- _Task prompt_
Please start at the first line of the records beneath and quote each line exactly, ending with the line containing "The fromage (blanc)".

[Scene edit records]

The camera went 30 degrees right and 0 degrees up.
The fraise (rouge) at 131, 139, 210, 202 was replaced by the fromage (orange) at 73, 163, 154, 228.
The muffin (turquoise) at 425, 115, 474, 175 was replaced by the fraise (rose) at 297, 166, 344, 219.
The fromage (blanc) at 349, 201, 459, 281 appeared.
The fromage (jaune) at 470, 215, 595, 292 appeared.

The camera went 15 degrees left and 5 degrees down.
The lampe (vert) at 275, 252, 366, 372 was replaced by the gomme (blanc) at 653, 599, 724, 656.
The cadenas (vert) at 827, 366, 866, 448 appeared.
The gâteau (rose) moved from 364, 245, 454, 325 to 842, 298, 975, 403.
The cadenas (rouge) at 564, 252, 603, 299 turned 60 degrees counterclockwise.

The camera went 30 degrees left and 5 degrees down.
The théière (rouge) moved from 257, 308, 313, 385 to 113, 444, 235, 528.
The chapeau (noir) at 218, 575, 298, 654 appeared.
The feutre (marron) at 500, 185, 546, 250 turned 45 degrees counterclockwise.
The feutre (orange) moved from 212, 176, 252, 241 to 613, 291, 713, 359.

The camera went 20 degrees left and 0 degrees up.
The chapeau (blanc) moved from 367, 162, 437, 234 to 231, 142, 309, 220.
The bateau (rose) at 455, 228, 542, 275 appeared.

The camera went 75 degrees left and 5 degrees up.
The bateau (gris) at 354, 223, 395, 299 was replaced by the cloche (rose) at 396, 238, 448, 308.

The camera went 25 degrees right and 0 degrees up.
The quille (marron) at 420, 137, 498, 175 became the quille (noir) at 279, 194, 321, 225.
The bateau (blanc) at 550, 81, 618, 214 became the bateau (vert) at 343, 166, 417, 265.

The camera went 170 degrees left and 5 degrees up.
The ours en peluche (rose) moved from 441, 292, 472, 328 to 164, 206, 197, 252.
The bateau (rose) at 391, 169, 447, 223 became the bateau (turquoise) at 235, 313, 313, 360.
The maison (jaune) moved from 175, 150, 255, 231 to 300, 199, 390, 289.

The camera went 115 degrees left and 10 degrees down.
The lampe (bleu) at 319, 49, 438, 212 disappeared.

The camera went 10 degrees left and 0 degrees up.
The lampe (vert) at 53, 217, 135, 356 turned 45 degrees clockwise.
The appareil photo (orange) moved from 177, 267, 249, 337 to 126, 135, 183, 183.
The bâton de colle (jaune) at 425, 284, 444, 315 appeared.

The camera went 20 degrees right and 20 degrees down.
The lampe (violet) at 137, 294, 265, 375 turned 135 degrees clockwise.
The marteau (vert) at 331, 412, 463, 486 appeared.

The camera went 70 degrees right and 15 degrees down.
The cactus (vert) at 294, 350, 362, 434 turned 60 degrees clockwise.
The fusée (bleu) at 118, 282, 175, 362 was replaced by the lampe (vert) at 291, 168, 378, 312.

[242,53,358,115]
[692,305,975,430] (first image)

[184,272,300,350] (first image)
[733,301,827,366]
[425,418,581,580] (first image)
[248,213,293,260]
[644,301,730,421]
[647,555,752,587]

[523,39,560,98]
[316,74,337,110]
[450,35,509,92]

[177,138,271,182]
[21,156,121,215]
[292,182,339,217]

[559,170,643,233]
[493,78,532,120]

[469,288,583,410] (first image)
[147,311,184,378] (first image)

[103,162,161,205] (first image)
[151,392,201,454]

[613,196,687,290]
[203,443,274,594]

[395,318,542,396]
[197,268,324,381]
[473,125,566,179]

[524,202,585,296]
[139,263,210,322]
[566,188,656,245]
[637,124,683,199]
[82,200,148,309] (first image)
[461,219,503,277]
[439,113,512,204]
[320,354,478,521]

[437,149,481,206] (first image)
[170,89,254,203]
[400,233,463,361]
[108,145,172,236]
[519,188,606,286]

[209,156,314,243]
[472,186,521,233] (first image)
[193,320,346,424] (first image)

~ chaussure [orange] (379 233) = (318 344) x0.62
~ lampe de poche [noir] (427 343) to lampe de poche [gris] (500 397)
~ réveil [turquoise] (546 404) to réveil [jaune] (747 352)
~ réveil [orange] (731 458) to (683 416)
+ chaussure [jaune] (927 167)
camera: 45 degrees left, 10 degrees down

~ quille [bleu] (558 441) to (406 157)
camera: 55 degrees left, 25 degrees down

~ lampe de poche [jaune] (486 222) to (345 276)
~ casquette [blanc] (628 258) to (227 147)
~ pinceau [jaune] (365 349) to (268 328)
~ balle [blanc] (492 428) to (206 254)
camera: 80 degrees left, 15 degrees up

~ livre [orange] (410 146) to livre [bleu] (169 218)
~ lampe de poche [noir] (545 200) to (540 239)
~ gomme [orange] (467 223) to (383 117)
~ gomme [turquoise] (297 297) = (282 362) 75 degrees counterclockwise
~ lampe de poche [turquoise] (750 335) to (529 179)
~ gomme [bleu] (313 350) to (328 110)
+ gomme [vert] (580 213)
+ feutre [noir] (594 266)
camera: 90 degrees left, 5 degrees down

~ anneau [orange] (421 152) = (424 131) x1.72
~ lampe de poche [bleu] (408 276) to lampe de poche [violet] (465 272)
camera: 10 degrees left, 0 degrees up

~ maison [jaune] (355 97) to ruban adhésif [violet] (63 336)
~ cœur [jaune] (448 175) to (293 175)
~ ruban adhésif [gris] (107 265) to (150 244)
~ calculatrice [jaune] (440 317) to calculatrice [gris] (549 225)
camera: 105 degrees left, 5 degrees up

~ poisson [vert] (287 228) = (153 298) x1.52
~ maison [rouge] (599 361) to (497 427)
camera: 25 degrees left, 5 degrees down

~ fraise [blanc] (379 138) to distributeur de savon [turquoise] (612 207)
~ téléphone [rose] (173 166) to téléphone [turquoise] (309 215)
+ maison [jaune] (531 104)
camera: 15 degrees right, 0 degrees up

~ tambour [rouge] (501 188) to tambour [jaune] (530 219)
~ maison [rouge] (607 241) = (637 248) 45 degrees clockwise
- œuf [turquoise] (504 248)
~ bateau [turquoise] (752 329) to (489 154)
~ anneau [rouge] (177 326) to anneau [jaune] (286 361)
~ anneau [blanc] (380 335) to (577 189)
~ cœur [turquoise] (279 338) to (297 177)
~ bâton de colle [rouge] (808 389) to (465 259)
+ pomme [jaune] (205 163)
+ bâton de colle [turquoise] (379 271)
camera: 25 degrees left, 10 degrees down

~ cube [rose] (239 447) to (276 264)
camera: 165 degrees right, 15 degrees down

- _Solved problem_
The camera went 30 degrees right and 0 degrees up.
The fraise (rouge) at 131, 139, 210, 202 was replaced by the fromage (orange) at 73, 163, 154, 228.
The muffin (turquoise) at 425, 115, 474, 175 was replaced by the fraise (rose) at 297, 166, 344, 219.
The fromage (blanc) at 349, 201, 459, 281 appeared.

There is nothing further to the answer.